◆ **Task directions**:
Restate the listing below word for word. No picture belongs in the result.

◆ **Available data**:

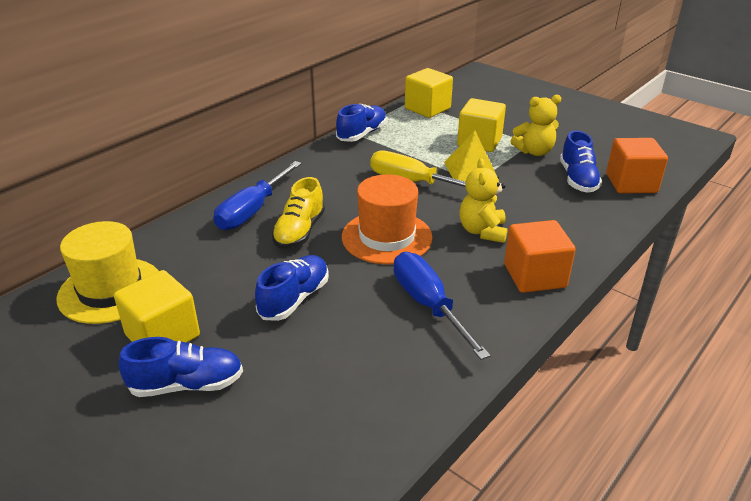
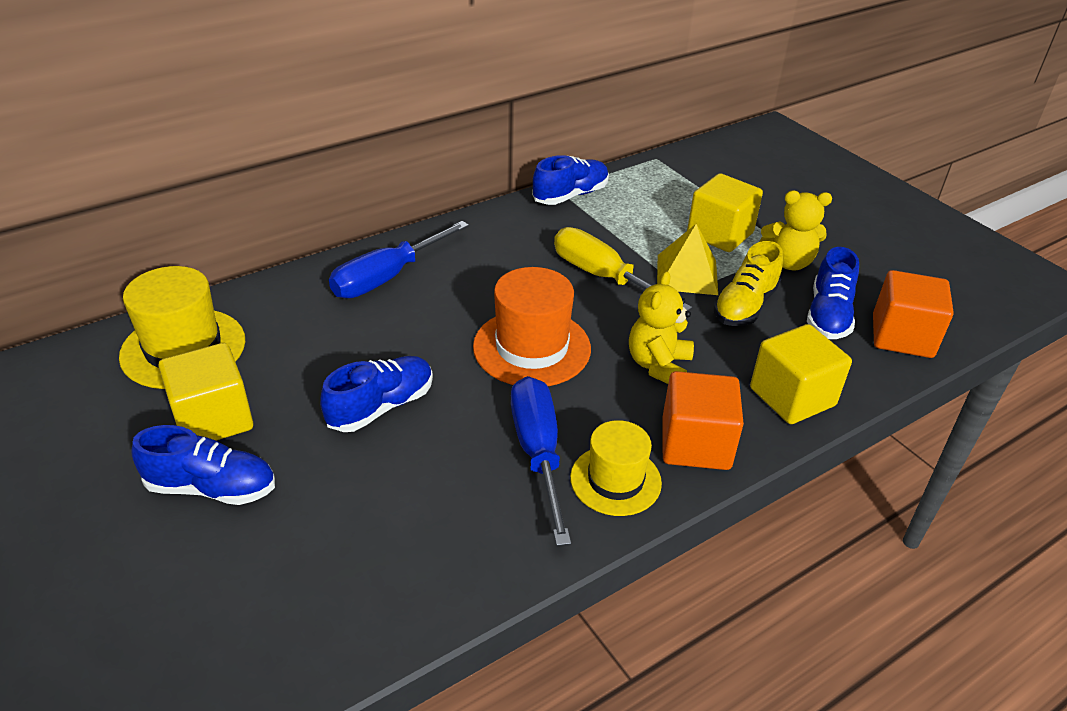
camera: 15 degrees right, 5 degrees up
yellow shoe [272,177,325,249] -> yellow shoe moved to [714,241,783,326]
yellow cube [405,68,453,118] -> yellow cube moved to [750,324,852,424]
none -> yellow hat [570,420,662,516]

◆ **Answer space**:
camera: 15 degrees right, 5 degrees up
yellow shoe [272,177,325,249] -> yellow shoe moved to [714,241,783,326]
yellow cube [405,68,453,118] -> yellow cube moved to [750,324,852,424]
none -> yellow hat [570,420,662,516]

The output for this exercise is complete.